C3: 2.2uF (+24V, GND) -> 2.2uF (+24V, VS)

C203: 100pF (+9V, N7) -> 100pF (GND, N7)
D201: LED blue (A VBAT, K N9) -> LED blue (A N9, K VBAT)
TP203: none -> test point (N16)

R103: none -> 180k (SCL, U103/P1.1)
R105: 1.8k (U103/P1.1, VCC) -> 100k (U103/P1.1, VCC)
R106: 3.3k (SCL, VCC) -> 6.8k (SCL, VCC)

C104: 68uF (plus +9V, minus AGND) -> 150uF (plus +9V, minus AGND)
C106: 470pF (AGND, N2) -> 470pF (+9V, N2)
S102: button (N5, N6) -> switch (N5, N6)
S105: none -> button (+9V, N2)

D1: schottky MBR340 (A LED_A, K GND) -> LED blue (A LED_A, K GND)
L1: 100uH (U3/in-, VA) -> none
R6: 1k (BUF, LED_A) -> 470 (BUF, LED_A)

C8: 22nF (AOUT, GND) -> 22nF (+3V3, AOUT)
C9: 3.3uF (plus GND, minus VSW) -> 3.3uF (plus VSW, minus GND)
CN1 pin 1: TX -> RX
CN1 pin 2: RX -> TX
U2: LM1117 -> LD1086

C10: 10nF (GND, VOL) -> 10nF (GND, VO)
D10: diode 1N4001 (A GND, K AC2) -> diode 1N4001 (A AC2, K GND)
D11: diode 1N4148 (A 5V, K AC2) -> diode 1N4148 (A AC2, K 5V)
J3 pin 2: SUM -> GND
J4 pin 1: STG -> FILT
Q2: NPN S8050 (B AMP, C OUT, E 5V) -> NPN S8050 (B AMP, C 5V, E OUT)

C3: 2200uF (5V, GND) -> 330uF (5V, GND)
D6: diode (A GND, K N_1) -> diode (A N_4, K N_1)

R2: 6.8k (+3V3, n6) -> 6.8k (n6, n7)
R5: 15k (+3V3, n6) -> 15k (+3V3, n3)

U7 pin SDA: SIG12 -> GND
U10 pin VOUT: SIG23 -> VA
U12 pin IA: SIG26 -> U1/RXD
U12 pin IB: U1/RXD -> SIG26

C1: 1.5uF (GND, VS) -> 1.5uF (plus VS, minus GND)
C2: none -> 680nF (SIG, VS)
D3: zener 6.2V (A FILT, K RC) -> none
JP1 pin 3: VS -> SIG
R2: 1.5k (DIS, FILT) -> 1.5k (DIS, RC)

========================================================================

The lines from the one containing "R5: 15k (+3V3, n6) -> 15k (+3V3, n3)" through the final line of the entries above are to be printed exactly, with nothing added.

Solution to this problem:
R5: 15k (+3V3, n6) -> 15k (+3V3, n3)

U7 pin SDA: SIG12 -> GND
U10 pin VOUT: SIG23 -> VA
U12 pin IA: SIG26 -> U1/RXD
U12 pin IB: U1/RXD -> SIG26

C1: 1.5uF (GND, VS) -> 1.5uF (plus VS, minus GND)
C2: none -> 680nF (SIG, VS)
D3: zener 6.2V (A FILT, K RC) -> none
JP1 pin 3: VS -> SIG
R2: 1.5k (DIS, FILT) -> 1.5k (DIS, RC)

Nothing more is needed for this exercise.